Prompt:
Write the data out again exactly and in full.

═══

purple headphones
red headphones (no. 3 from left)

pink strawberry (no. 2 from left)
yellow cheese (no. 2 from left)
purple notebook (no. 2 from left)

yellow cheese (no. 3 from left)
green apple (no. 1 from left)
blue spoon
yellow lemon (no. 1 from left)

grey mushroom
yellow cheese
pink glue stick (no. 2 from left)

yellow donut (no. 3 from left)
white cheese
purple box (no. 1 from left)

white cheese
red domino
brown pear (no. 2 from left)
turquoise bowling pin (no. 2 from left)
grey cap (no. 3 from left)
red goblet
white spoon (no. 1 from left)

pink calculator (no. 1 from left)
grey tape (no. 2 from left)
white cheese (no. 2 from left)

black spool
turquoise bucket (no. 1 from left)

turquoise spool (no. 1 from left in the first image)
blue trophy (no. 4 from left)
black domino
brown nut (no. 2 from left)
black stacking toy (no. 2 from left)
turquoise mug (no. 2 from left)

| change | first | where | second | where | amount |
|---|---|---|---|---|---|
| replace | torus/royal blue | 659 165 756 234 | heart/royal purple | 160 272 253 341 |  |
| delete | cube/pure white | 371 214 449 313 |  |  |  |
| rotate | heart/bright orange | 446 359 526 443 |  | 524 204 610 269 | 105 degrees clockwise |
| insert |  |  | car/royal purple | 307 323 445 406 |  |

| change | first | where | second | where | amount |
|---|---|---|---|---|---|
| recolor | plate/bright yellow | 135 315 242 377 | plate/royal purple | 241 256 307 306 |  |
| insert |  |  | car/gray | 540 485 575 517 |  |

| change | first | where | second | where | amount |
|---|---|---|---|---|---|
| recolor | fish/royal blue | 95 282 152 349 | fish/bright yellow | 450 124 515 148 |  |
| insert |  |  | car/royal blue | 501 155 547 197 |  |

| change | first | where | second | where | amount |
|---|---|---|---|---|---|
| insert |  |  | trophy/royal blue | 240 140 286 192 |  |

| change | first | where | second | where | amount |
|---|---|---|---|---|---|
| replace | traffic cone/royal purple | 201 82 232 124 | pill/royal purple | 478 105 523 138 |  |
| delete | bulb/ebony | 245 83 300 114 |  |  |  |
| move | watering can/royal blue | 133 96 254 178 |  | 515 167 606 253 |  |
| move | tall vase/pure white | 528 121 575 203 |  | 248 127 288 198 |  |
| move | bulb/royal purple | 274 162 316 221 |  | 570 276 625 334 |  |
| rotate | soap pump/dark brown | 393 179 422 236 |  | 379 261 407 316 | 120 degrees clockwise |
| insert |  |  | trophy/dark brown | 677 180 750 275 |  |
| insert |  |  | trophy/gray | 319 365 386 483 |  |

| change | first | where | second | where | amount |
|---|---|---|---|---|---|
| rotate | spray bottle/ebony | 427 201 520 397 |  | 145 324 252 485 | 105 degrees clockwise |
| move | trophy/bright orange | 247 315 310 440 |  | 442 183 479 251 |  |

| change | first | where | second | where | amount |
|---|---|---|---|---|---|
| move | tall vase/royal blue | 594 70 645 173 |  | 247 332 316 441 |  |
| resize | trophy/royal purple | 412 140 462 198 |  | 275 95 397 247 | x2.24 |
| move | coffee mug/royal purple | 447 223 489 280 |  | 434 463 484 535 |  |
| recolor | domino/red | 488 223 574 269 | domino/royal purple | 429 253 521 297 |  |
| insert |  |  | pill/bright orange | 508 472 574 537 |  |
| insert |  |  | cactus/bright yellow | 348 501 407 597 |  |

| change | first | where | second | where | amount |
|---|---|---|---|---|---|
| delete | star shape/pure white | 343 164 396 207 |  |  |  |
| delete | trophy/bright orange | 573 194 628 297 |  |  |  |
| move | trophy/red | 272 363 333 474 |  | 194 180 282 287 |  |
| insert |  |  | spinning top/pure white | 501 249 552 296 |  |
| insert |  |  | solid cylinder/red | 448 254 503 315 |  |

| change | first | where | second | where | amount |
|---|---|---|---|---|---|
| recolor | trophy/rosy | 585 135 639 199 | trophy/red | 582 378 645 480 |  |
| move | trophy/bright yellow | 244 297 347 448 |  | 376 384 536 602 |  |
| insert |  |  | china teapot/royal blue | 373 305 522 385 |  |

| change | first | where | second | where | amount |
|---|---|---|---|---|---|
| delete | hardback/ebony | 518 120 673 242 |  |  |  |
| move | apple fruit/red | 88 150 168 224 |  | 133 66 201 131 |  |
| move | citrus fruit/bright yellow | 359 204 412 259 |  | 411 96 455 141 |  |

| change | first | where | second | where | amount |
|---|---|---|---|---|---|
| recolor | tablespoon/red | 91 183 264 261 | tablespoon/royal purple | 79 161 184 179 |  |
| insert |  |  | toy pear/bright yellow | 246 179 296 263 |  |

═══

Answer to the exercise:
purple headphones
red headphones (no. 3 from left)

pink strawberry (no. 2 from left)
yellow cheese (no. 2 from left)
purple notebook (no. 2 from left)

yellow cheese (no. 3 from left)
green apple (no. 1 from left)
blue spoon
yellow lemon (no. 1 from left)

grey mushroom
yellow cheese
pink glue stick (no. 2 from left)

yellow donut (no. 3 from left)
white cheese
purple box (no. 1 from left)

white cheese
red domino
brown pear (no. 2 from left)
turquoise bowling pin (no. 2 from left)
grey cap (no. 3 from left)
red goblet
white spoon (no. 1 from left)

pink calculator (no. 1 from left)
grey tape (no. 2 from left)
white cheese (no. 2 from left)

black spool
turquoise bucket (no. 1 from left)

turquoise spool (no. 1 from left in the first image)
blue trophy (no. 4 from left)
black domino
brown nut (no. 2 from left)
black stacking toy (no. 2 from left)
turquoise mug (no. 2 from left)

| change | first | where | second | where | amount |
|---|---|---|---|---|---|
| replace | torus/royal blue | 659 165 756 234 | heart/royal purple | 160 272 253 341 |  |
| delete | cube/pure white | 371 214 449 313 |  |  |  |
| rotate | heart/bright orange | 446 359 526 443 |  | 524 204 610 269 | 105 degrees clockwise |
| insert |  |  | car/royal purple | 307 323 445 406 |  |

| change | first | where | second | where | amount |
|---|---|---|---|---|---|
| recolor | plate/bright yellow | 135 315 242 377 | plate/royal purple | 241 256 307 306 |  |
| insert |  |  | car/gray | 540 485 575 517 |  |

| change | first | where | second | where | amount |
|---|---|---|---|---|---|
| recolor | fish/royal blue | 95 282 152 349 | fish/bright yellow | 450 124 515 148 |  |
| insert |  |  | car/royal blue | 501 155 547 197 |  |

| change | first | where | second | where | amount |
|---|---|---|---|---|---|
| insert |  |  | trophy/royal blue | 240 140 286 192 |  |

| change | first | where | second | where | amount |
|---|---|---|---|---|---|
| replace | traffic cone/royal purple | 201 82 232 124 | pill/royal purple | 478 105 523 138 |  |
| delete | bulb/ebony | 245 83 300 114 |  |  |  |
| move | watering can/royal blue | 133 96 254 178 |  | 515 167 606 253 |  |
| move | tall vase/pure white | 528 121 575 203 |  | 248 127 288 198 |  |
| move | bulb/royal purple | 274 162 316 221 |  | 570 276 625 334 |  |
| rotate | soap pump/dark brown | 393 179 422 236 |  | 379 261 407 316 | 120 degrees clockwise |
| insert |  |  | trophy/dark brown | 677 180 750 275 |  |
| insert |  |  | trophy/gray | 319 365 386 483 |  |

| change | first | where | second | where | amount |
|---|---|---|---|---|---|
| rotate | spray bottle/ebony | 427 201 520 397 |  | 145 324 252 485 | 105 degrees clockwise |
| move | trophy/bright orange | 247 315 310 440 |  | 442 183 479 251 |  |

| change | first | where | second | where | amount |
|---|---|---|---|---|---|
| move | tall vase/royal blue | 594 70 645 173 |  | 247 332 316 441 |  |
| resize | trophy/royal purple | 412 140 462 198 |  | 275 95 397 247 | x2.24 |
| move | coffee mug/royal purple | 447 223 489 280 |  | 434 463 484 535 |  |
| recolor | domino/red | 488 223 574 269 | domino/royal purple | 429 253 521 297 |  |
| insert |  |  | pill/bright orange | 508 472 574 537 |  |
| insert |  |  | cactus/bright yellow | 348 501 407 597 |  |

| change | first | where | second | where | amount |
|---|---|---|---|---|---|
| delete | star shape/pure white | 343 164 396 207 |  |  |  |
| delete | trophy/bright orange | 573 194 628 297 |  |  |  |
| move | trophy/red | 272 363 333 474 |  | 194 180 282 287 |  |
| insert |  |  | spinning top/pure white | 501 249 552 296 |  |
| insert |  |  | solid cylinder/red | 448 254 503 315 |  |

| change | first | where | second | where | amount |
|---|---|---|---|---|---|
| recolor | trophy/rosy | 585 135 639 199 | trophy/red | 582 378 645 480 |  |
| move | trophy/bright yellow | 244 297 347 448 |  | 376 384 536 602 |  |
| insert |  |  | china teapot/royal blue | 373 305 522 385 |  |

| change | first | where | second | where | amount |
|---|---|---|---|---|---|
| delete | hardback/ebony | 518 120 673 242 |  |  |  |
| move | apple fruit/red | 88 150 168 224 |  | 133 66 201 131 |  |
| move | citrus fruit/bright yellow | 359 204 412 259 |  | 411 96 455 141 |  |

| change | first | where | second | where | amount |
|---|---|---|---|---|---|
| recolor | tablespoon/red | 91 183 264 261 | tablespoon/royal purple | 79 161 184 179 |  |
| insert |  |  | toy pear/bright yellow | 246 179 296 263 |  |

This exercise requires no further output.